*** Opening MATERIAL SUPPLIED ***

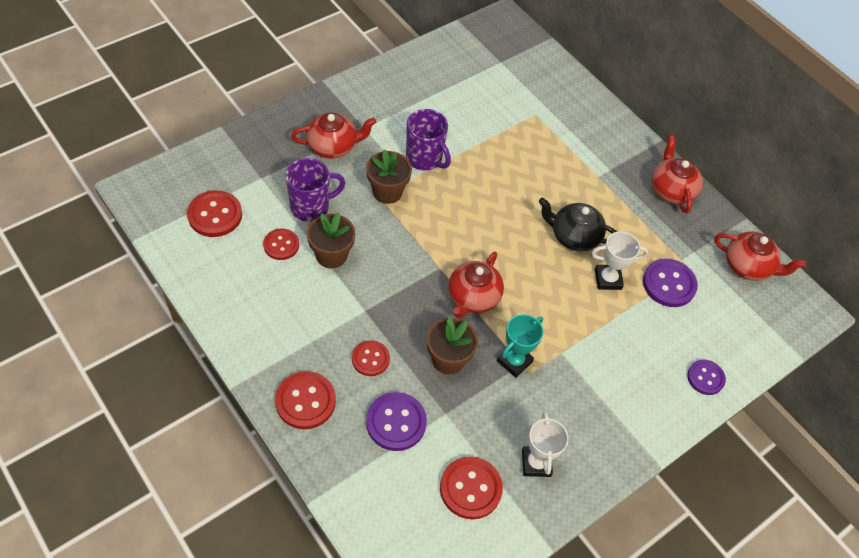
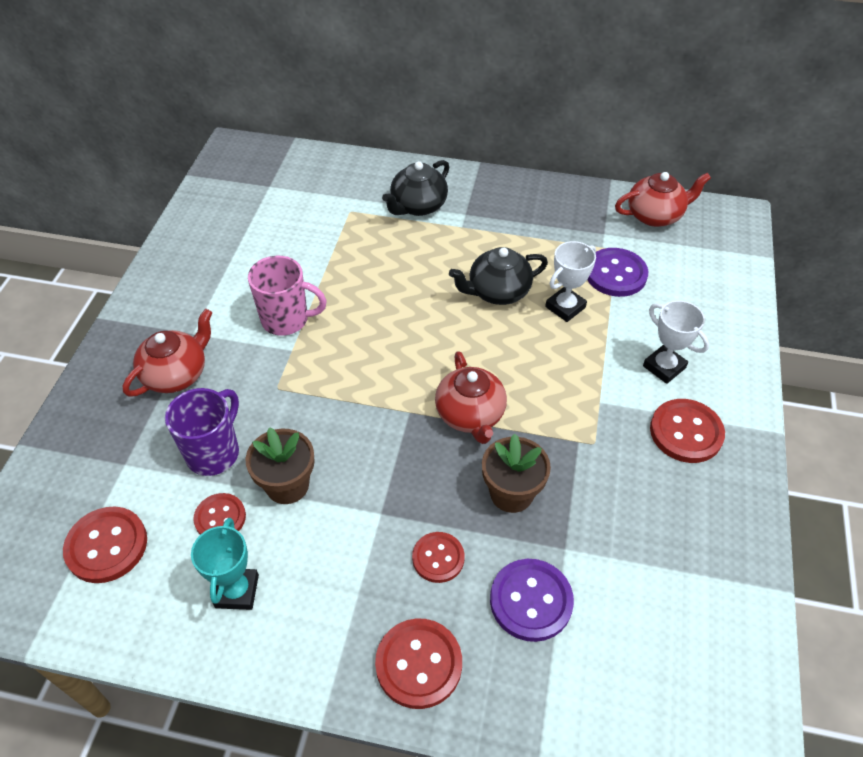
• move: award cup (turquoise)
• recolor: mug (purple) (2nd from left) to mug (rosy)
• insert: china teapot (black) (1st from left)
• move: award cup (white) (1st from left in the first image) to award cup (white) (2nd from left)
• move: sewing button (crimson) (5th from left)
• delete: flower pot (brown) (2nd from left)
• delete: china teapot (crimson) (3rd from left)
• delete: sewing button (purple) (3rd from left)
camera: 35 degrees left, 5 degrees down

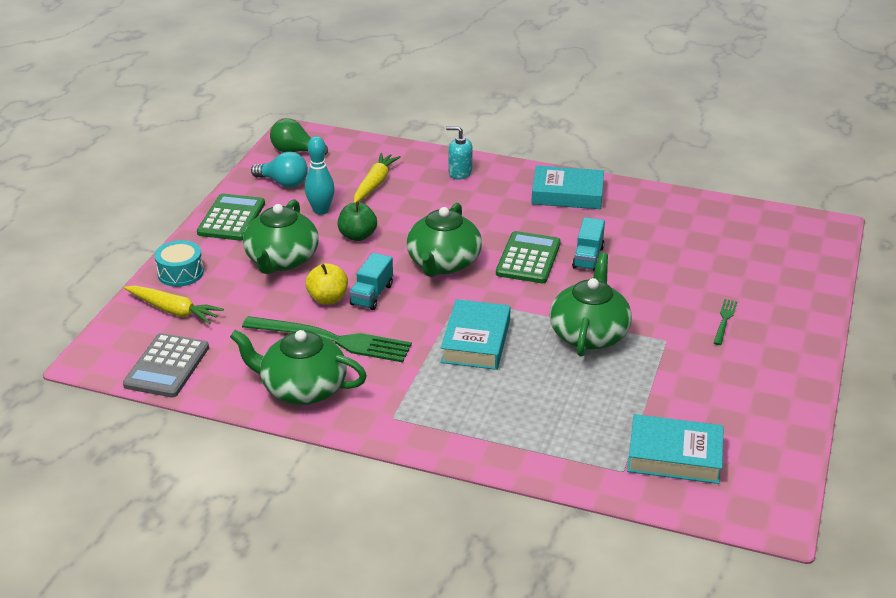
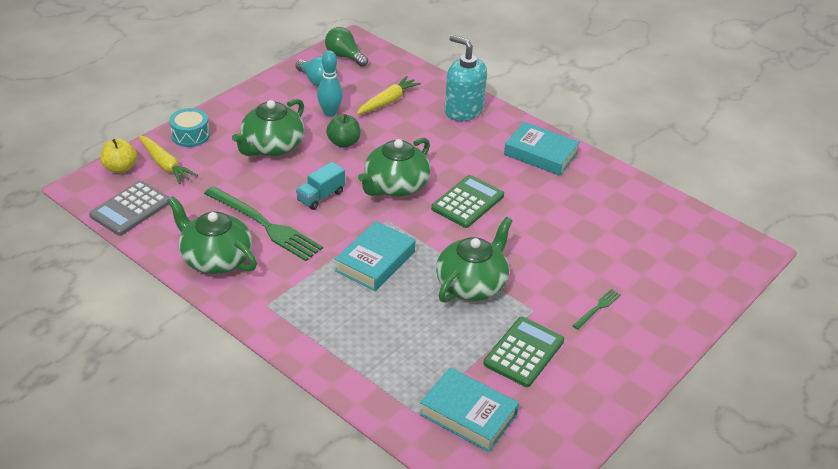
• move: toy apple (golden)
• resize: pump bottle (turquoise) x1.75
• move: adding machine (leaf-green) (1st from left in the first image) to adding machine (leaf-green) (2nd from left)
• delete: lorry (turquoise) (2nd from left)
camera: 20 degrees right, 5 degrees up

*** Closing MATERIAL SUPPLIED ***

» **PROBLEM STATEMENT**
Copy the listing exactly. No images belong in the copy.

» **RESPONSE TO THE EXERCISE**
• move: award cup (turquoise)
• recolor: mug (purple) (2nd from left) to mug (rosy)
• insert: china teapot (black) (1st from left)
• move: award cup (white) (1st from left in the first image) to award cup (white) (2nd from left)
• move: sewing button (crimson) (5th from left)
• delete: flower pot (brown) (2nd from left)
• delete: china teapot (crimson) (3rd from left)
• delete: sewing button (purple) (3rd from left)
camera: 35 degrees left, 5 degrees down

• move: toy apple (golden)
• resize: pump bottle (turquoise) x1.75
• move: adding machine (leaf-green) (1st from left in the first image) to adding machine (leaf-green) (2nd from left)
• delete: lorry (turquoise) (2nd from left)
camera: 20 degrees right, 5 degrees up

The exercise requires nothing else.